** Items from a dataset **

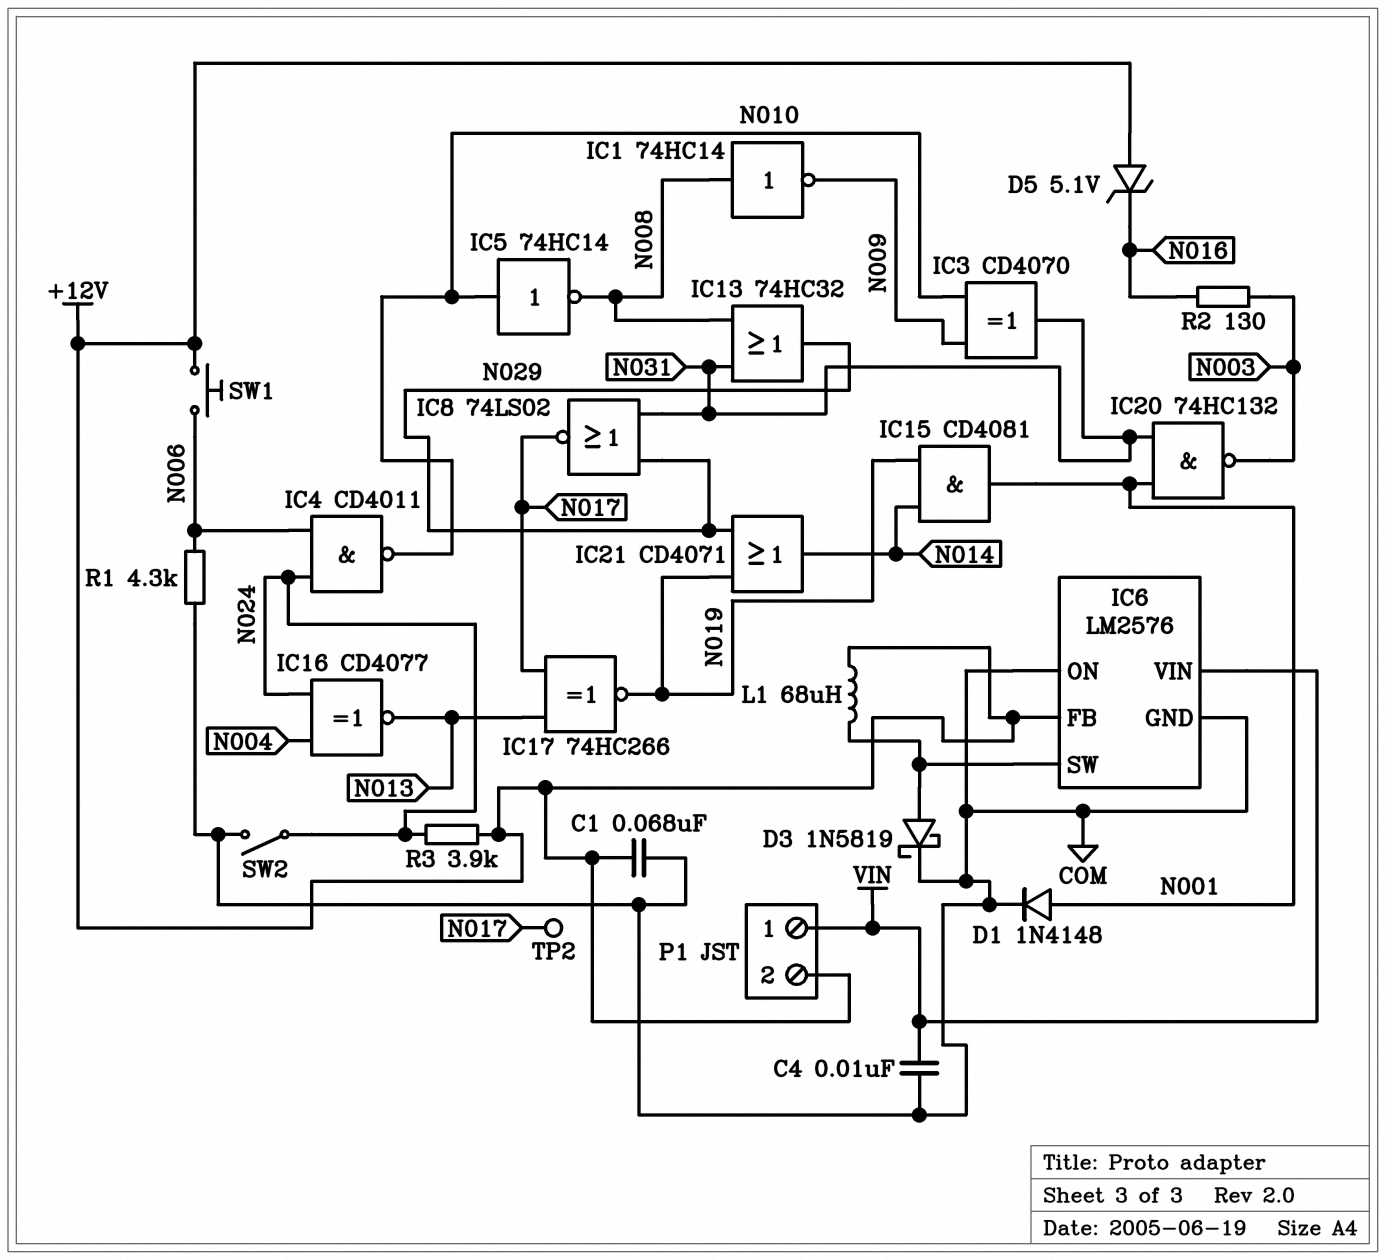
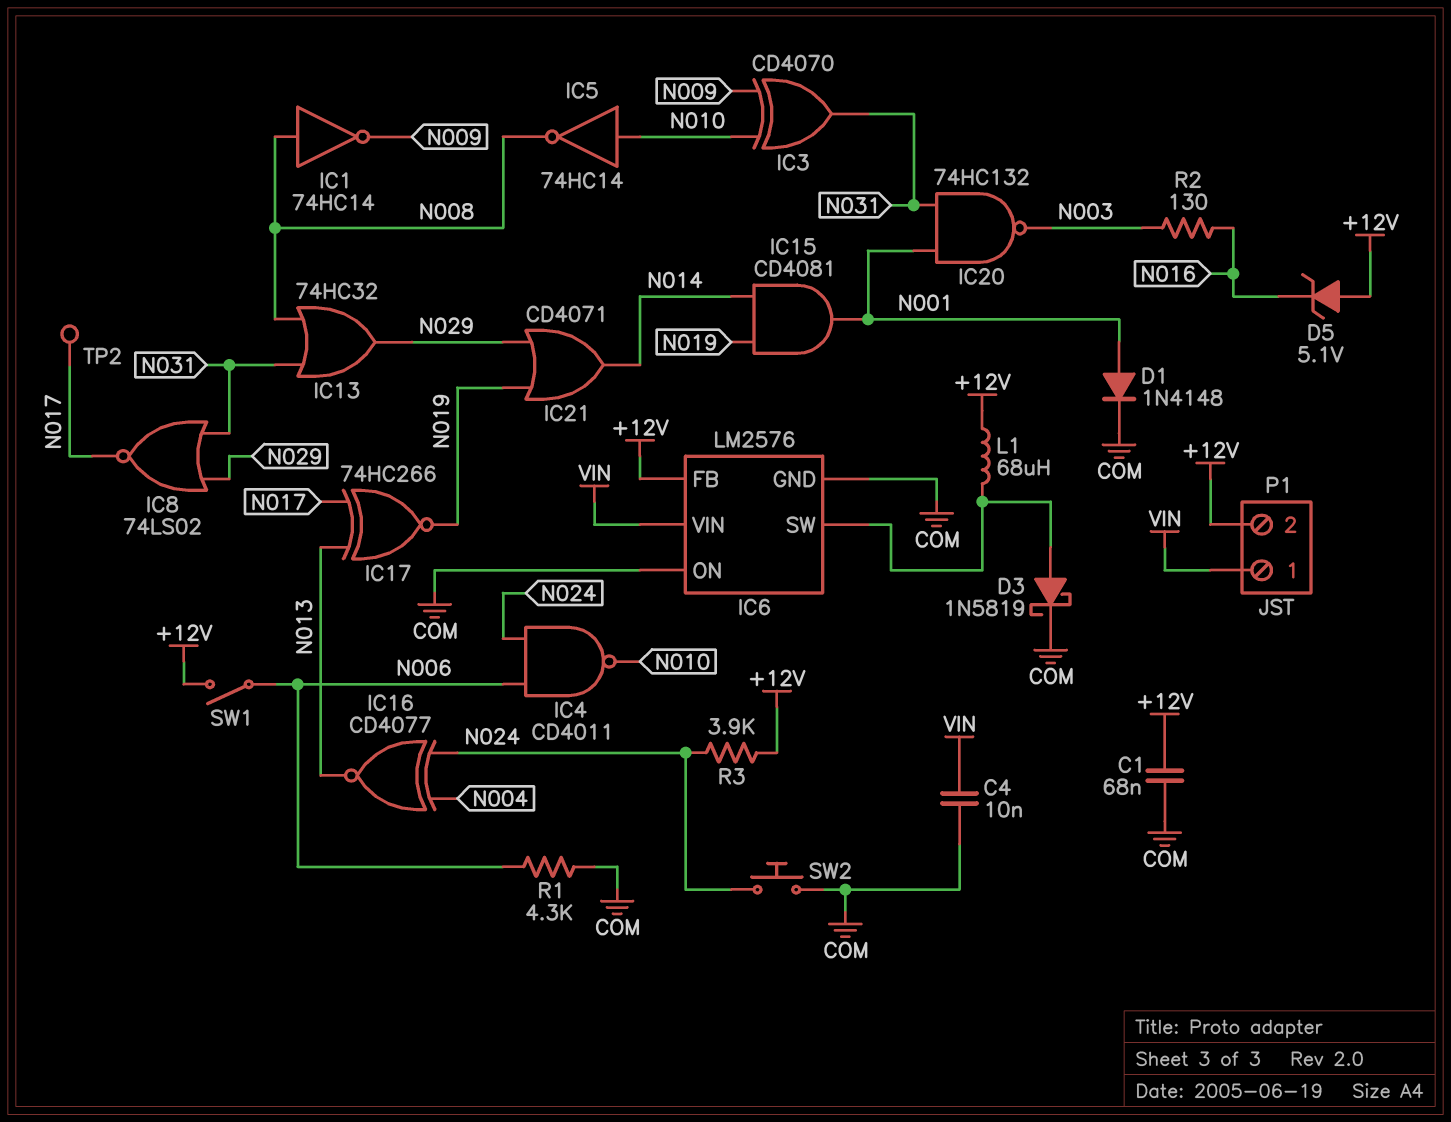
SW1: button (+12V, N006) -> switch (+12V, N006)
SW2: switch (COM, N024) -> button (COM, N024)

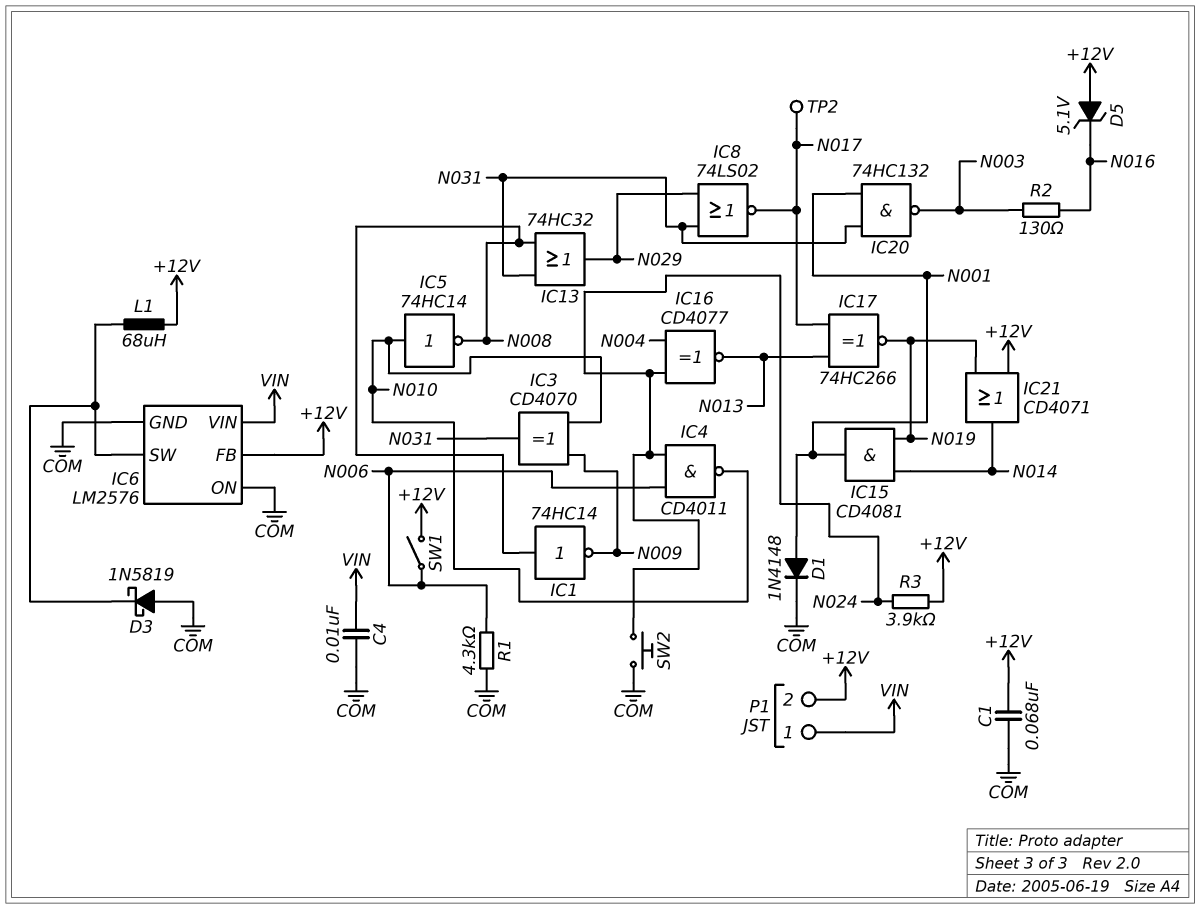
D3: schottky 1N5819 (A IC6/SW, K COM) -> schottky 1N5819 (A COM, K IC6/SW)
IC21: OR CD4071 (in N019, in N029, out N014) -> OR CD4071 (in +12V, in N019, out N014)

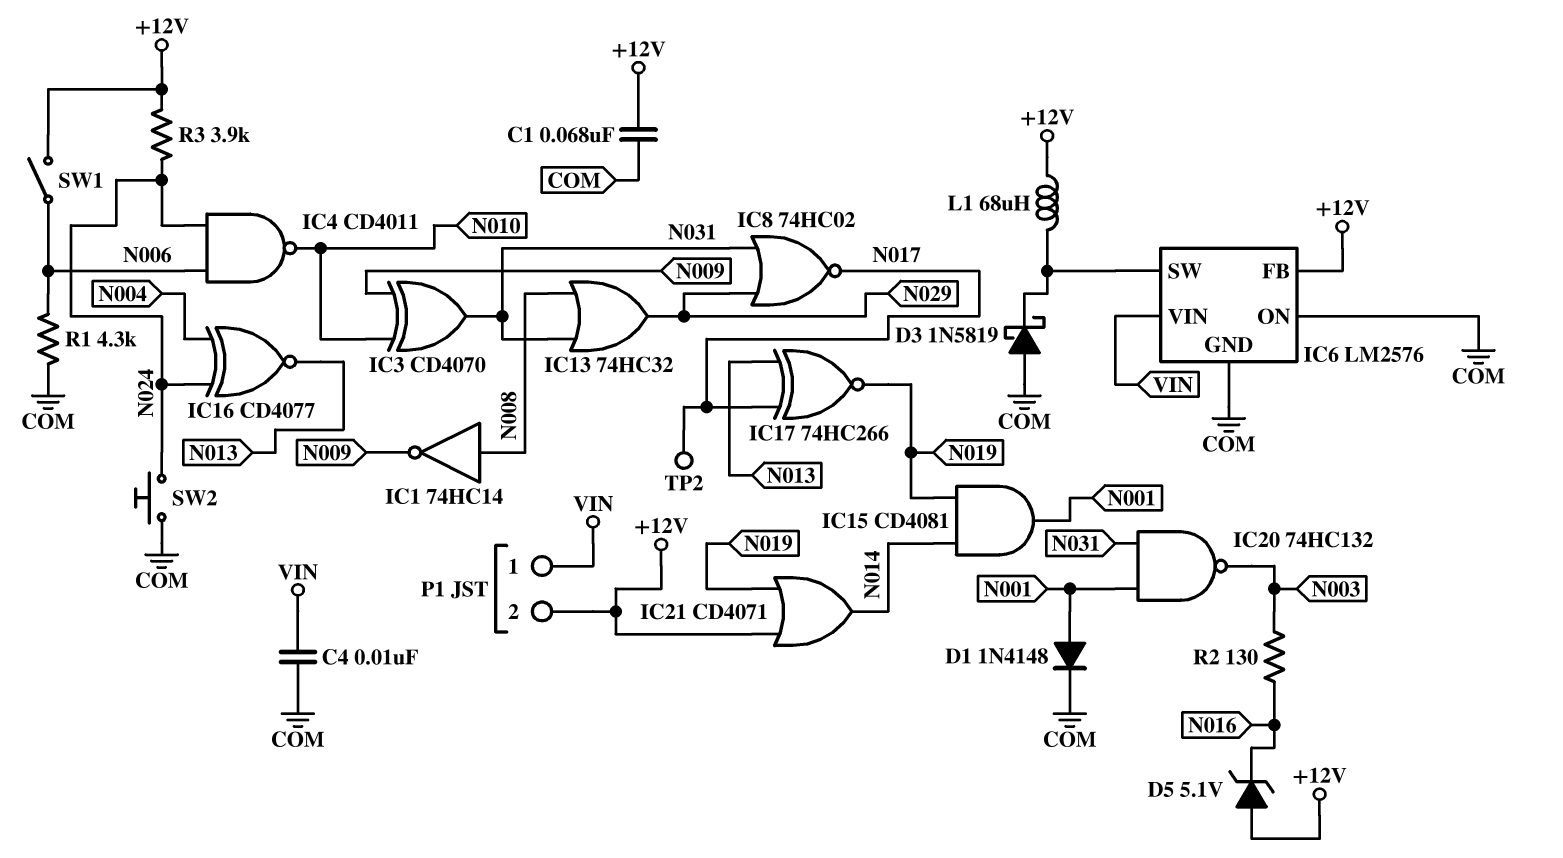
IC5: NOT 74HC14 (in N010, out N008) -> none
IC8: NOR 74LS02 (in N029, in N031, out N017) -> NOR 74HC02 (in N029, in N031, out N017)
--
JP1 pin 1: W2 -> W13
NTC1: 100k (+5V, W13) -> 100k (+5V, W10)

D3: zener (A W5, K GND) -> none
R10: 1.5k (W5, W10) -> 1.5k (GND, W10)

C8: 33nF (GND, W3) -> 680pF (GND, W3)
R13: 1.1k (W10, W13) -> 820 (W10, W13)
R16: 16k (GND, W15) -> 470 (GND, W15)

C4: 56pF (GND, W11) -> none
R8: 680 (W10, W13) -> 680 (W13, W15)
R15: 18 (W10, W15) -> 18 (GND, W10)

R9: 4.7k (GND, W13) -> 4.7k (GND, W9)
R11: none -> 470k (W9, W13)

** TASK OBJECTIVE **
Reproduce the records above exactly, but only from the line with "D3: schottky 1N5819" up to and including the line with "IC5: NOT 74HC14 (in N010, out N008) -> none". Leave the pictures out.

** ANSWER TO THE PROBLEM **
D3: schottky 1N5819 (A IC6/SW, K COM) -> schottky 1N5819 (A COM, K IC6/SW)
IC21: OR CD4071 (in N019, in N029, out N014) -> OR CD4071 (in +12V, in N019, out N014)

IC5: NOT 74HC14 (in N010, out N008) -> none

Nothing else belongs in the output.